◆ Action item:
Copy the data exactly from the line that contains "blue teapot: 4 -> 3" through the line that contains "yellow banana: 2 -> 1", keeping both end lines and leaving out everything else.

◆ Records to process:
......

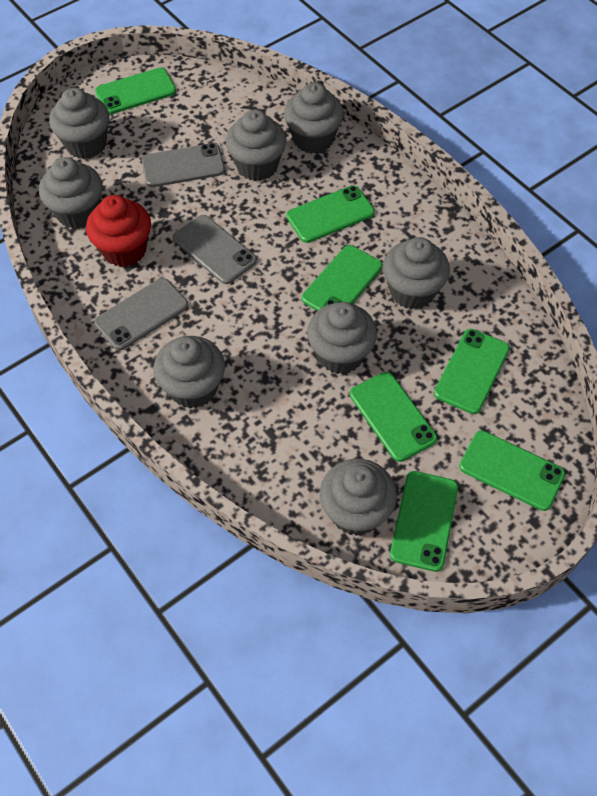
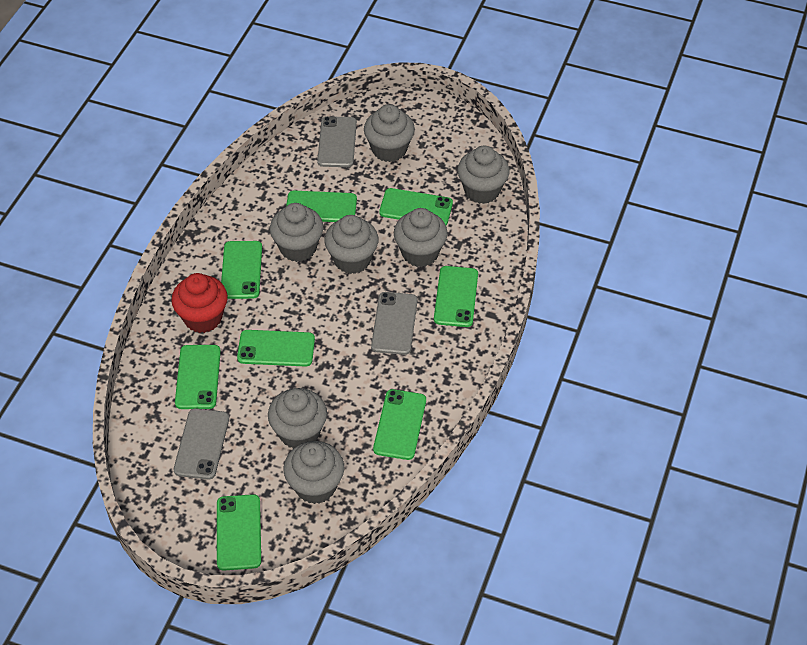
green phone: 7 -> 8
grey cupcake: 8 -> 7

......

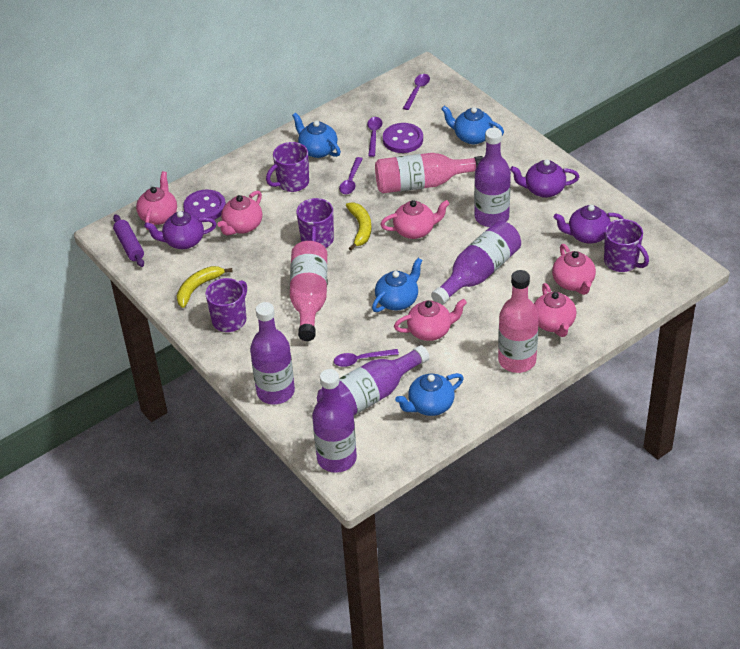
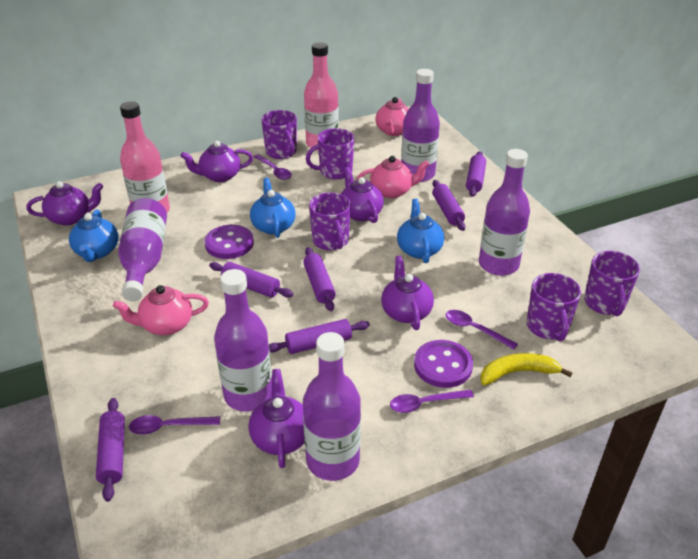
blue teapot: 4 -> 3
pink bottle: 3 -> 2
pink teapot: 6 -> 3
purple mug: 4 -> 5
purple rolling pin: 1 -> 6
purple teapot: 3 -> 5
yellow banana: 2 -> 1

......

◆ Answer box:
blue teapot: 4 -> 3
pink bottle: 3 -> 2
pink teapot: 6 -> 3
purple mug: 4 -> 5
purple rolling pin: 1 -> 6
purple teapot: 3 -> 5
yellow banana: 2 -> 1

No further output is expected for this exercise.